:: Exercise prompt ::
For the material below, state how many lines have the word "flashlight" in them, with no other words.

:: Given entries ::
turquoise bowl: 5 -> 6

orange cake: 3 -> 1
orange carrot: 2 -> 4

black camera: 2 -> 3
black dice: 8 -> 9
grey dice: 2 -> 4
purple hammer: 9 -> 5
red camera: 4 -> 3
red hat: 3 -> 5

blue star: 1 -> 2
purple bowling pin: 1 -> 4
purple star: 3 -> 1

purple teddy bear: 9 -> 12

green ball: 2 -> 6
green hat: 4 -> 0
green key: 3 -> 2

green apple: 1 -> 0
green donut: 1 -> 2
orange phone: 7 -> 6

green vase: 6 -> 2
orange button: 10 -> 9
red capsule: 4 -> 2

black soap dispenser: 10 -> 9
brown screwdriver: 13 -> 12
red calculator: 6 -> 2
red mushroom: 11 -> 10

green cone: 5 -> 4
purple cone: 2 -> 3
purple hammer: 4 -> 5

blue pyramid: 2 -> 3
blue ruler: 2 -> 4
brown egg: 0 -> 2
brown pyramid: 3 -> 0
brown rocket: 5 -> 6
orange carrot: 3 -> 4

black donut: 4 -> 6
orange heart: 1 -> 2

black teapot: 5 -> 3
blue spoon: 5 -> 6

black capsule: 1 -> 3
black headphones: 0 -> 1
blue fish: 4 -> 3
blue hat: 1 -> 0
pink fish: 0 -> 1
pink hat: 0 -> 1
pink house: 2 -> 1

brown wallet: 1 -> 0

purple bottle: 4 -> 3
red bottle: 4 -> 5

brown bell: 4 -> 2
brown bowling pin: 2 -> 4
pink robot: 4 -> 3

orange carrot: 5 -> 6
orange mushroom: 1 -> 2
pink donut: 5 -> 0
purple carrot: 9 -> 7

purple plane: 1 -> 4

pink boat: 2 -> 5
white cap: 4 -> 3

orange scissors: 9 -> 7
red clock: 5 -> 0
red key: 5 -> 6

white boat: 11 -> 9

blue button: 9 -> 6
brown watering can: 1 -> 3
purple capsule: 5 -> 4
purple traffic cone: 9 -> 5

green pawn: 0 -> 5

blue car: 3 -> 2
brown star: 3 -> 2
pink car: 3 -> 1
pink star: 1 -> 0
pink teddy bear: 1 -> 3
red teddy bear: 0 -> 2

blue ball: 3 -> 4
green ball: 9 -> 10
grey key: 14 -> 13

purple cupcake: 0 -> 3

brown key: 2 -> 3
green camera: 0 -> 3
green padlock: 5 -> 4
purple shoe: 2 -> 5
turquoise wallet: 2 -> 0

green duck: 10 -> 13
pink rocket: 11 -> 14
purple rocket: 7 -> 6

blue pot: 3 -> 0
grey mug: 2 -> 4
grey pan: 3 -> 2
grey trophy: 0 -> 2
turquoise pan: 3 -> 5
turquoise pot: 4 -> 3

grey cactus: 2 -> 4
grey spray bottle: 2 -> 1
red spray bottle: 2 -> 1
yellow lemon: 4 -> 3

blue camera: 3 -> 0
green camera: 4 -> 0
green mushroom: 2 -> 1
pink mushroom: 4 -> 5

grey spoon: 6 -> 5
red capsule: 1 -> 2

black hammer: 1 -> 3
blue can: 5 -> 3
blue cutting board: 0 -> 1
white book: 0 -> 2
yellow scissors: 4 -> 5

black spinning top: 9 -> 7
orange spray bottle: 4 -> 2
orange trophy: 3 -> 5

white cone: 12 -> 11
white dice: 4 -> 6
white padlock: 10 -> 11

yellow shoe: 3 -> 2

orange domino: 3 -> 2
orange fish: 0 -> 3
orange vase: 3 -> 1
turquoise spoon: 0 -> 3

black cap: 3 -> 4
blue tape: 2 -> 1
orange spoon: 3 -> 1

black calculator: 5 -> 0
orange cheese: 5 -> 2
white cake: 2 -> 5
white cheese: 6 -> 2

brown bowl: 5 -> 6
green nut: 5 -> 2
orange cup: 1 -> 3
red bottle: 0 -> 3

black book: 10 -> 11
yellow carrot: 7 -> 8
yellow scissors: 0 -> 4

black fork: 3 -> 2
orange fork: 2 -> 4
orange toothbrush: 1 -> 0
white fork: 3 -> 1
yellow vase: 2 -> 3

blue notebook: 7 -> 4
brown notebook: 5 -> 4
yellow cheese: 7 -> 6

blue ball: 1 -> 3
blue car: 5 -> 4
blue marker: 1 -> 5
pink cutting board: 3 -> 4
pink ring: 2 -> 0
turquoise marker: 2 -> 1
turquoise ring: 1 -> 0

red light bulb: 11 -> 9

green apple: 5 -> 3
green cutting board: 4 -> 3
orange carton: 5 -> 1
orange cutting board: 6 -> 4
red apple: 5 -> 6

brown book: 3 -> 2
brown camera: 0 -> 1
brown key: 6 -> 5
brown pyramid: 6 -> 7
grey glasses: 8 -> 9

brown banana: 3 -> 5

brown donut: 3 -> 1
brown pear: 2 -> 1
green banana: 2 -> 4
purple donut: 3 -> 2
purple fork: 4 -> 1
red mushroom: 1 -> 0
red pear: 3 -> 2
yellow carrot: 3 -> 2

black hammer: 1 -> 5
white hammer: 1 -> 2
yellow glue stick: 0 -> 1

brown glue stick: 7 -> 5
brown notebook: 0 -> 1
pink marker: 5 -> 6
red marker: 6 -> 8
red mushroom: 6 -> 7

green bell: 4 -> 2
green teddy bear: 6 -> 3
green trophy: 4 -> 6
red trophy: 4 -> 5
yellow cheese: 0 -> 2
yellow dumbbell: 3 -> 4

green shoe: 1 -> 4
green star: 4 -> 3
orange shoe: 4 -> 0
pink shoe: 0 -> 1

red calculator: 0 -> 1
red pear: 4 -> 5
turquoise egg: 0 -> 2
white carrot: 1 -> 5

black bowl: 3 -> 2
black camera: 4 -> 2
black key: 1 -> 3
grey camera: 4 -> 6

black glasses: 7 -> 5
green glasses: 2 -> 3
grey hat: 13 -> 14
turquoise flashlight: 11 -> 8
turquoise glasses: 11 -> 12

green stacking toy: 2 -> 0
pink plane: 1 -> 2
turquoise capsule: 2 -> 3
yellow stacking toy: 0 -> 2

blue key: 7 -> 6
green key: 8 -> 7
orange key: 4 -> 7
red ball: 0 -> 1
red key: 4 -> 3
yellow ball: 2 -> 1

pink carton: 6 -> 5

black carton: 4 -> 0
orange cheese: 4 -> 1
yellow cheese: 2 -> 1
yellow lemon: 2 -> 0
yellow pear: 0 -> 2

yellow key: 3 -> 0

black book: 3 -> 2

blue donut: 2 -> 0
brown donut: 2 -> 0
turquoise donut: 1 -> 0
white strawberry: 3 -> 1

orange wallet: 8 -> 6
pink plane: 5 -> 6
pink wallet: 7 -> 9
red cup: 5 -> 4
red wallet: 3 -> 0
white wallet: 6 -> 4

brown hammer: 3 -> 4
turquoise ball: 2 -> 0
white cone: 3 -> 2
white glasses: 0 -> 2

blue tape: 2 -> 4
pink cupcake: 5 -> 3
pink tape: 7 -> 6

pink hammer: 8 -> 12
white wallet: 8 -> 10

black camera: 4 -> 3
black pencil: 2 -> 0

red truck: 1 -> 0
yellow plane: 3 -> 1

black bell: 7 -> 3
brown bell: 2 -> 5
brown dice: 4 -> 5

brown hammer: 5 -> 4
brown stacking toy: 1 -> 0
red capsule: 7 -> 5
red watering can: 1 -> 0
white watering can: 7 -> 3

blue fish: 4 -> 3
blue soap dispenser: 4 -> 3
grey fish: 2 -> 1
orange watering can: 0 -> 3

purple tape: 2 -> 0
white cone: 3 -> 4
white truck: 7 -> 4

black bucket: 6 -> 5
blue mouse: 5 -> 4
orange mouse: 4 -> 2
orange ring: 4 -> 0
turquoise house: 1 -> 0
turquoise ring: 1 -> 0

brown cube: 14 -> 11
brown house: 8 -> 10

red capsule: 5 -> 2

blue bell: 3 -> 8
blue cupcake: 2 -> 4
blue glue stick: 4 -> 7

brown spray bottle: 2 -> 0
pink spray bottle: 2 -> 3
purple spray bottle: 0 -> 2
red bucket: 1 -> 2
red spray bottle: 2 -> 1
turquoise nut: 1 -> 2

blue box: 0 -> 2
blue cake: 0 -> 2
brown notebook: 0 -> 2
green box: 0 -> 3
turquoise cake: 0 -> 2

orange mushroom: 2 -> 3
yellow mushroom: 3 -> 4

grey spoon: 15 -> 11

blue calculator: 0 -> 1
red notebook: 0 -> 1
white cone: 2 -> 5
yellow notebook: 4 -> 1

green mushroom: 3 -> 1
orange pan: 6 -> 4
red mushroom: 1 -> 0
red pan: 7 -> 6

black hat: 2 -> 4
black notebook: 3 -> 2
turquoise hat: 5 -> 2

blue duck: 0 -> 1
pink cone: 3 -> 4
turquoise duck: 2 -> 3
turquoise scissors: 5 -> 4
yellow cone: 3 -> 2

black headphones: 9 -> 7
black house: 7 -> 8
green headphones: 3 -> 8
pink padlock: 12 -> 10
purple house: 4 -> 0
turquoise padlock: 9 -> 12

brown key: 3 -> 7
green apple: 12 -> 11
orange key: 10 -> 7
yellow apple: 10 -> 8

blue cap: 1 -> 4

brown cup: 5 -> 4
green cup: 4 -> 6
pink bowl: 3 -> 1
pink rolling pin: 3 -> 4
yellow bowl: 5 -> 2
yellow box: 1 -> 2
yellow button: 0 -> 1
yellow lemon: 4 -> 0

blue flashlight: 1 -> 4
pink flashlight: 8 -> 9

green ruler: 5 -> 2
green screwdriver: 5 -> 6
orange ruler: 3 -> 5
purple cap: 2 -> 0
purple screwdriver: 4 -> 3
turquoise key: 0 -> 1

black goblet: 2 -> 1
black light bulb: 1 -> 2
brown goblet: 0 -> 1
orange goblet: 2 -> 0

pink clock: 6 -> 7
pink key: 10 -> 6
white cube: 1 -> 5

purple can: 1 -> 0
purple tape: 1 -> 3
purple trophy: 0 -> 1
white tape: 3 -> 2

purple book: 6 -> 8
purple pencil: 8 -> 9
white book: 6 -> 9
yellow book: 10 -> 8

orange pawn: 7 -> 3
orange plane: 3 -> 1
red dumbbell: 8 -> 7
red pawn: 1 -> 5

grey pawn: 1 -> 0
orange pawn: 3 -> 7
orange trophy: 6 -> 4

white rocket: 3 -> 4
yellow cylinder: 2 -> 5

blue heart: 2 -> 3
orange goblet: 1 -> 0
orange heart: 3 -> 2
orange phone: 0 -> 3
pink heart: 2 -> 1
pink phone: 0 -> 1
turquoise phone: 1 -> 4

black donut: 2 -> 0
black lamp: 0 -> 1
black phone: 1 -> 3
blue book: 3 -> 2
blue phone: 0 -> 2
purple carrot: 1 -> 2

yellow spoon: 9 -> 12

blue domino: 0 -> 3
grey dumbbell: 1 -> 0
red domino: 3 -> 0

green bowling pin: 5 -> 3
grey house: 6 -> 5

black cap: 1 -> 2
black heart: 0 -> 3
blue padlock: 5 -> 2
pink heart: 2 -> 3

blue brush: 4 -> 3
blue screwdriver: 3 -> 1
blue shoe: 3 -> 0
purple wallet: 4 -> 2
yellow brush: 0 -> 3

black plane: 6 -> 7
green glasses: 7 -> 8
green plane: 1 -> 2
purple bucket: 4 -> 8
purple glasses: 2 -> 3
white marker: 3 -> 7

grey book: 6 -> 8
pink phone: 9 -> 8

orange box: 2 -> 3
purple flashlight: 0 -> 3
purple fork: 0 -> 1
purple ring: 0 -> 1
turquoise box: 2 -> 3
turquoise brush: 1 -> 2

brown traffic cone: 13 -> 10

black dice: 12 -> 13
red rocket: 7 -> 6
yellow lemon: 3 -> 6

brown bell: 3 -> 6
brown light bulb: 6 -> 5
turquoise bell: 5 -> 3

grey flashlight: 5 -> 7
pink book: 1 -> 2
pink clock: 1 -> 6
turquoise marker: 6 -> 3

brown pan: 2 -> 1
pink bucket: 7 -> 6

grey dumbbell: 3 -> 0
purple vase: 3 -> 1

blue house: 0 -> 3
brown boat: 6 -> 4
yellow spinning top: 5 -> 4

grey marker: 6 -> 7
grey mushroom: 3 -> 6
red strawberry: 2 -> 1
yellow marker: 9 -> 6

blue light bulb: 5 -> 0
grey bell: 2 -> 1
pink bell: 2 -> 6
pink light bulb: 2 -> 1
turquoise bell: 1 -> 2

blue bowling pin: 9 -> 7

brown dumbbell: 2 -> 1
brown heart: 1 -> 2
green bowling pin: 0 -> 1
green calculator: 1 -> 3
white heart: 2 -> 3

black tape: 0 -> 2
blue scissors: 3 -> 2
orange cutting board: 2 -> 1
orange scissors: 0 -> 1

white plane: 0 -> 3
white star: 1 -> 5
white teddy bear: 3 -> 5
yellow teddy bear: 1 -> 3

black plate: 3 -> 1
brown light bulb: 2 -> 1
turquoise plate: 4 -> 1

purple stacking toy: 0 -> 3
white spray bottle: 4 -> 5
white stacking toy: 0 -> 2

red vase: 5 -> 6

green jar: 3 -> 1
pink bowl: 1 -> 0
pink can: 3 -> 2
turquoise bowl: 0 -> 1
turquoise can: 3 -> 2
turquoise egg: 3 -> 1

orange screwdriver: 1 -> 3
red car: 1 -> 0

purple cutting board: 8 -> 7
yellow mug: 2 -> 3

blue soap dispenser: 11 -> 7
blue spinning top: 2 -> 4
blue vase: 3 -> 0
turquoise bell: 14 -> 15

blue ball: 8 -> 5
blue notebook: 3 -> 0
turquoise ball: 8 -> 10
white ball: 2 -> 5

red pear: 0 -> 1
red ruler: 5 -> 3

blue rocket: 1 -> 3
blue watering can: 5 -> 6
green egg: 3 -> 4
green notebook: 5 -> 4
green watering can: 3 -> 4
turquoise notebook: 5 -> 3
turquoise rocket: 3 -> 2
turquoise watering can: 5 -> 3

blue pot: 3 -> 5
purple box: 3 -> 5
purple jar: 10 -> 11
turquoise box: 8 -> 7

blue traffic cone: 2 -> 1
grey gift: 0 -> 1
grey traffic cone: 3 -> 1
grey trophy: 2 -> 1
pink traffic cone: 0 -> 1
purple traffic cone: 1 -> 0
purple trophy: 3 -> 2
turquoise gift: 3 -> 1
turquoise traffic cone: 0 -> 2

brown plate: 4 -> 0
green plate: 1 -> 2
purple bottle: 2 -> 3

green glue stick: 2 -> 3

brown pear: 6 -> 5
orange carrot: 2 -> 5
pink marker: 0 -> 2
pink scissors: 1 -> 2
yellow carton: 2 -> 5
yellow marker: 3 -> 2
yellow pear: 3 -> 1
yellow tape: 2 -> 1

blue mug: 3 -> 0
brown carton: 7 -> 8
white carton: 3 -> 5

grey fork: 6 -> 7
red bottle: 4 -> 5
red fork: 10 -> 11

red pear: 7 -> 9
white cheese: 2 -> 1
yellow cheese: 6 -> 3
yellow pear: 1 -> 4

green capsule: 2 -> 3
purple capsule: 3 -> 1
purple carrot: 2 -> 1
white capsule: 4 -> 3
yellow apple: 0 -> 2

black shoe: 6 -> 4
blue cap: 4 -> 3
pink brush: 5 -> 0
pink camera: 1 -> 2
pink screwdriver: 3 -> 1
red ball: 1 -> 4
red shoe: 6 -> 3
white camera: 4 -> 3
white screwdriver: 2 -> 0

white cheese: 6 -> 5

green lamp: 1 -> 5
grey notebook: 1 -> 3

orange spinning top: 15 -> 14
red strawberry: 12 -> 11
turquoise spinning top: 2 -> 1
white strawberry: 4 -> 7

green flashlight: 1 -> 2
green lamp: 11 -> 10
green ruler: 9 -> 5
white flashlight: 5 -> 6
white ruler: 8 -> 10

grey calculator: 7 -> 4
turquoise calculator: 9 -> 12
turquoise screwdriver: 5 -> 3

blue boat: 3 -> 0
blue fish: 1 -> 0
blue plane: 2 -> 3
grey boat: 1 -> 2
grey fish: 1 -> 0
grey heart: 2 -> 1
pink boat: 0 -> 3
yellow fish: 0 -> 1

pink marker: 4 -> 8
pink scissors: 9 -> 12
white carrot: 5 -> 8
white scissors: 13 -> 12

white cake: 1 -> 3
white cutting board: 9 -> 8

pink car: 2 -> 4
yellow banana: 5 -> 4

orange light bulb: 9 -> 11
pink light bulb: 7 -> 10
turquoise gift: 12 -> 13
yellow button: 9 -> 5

:: Written response ::
7